- [Exercise details]:
In the material below, find every line with "eraser" and pull it out.
*** Given records ***
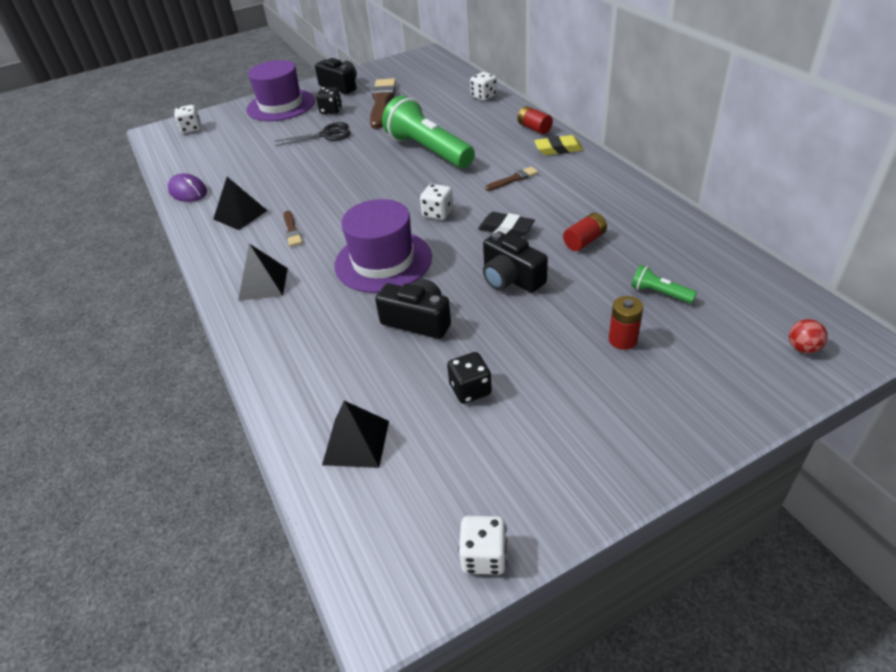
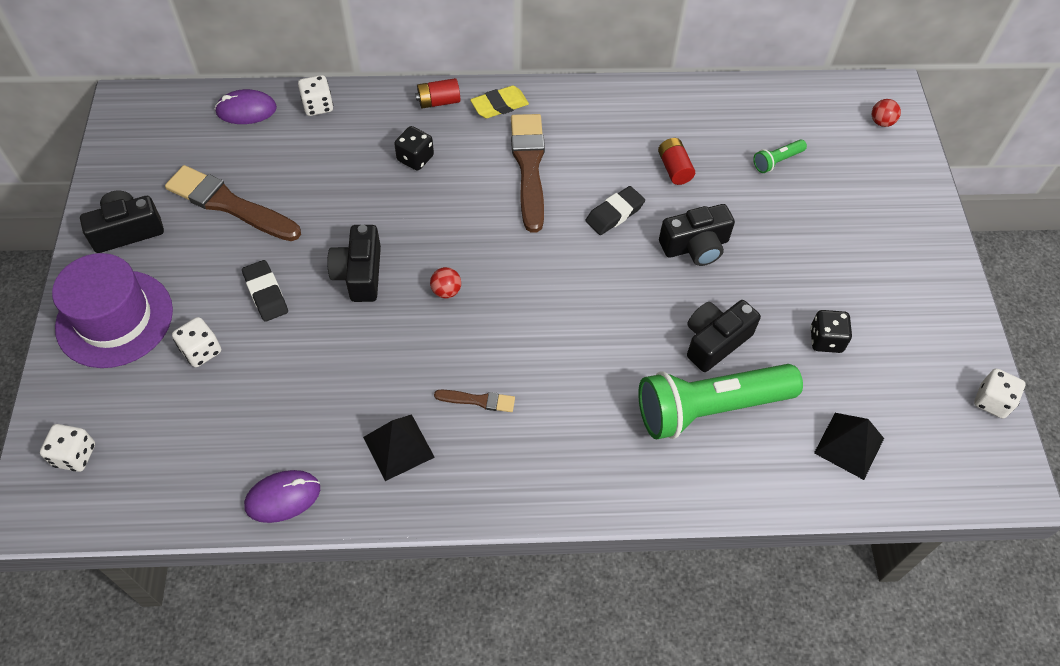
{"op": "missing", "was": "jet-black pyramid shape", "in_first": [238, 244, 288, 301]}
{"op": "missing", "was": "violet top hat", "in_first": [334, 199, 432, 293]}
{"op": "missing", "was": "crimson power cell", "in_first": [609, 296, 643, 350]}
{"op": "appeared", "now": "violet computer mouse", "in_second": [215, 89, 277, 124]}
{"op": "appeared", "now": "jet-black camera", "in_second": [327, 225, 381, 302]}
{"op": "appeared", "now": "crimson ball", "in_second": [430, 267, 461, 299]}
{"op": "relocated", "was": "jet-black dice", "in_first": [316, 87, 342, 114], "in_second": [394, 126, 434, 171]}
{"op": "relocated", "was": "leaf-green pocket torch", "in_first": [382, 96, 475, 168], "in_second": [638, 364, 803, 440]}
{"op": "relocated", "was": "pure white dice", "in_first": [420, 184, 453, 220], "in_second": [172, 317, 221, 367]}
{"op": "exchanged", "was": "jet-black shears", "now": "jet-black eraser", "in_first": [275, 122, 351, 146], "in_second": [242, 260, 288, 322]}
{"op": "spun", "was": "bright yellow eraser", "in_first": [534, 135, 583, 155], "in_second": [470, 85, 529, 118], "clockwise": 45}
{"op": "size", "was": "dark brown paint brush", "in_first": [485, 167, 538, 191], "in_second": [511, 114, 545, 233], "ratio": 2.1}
*** End of Given records ***
- [Output for this task]:
{"op": "exchanged", "was": "jet-black shears", "now": "jet-black eraser", "in_first": [275, 122, 351, 146], "in_second": [242, 260, 288, 322]}
{"op": "spun", "was": "bright yellow eraser", "in_first": [534, 135, 583, 155], "in_second": [470, 85, 529, 118], "clockwise": 45}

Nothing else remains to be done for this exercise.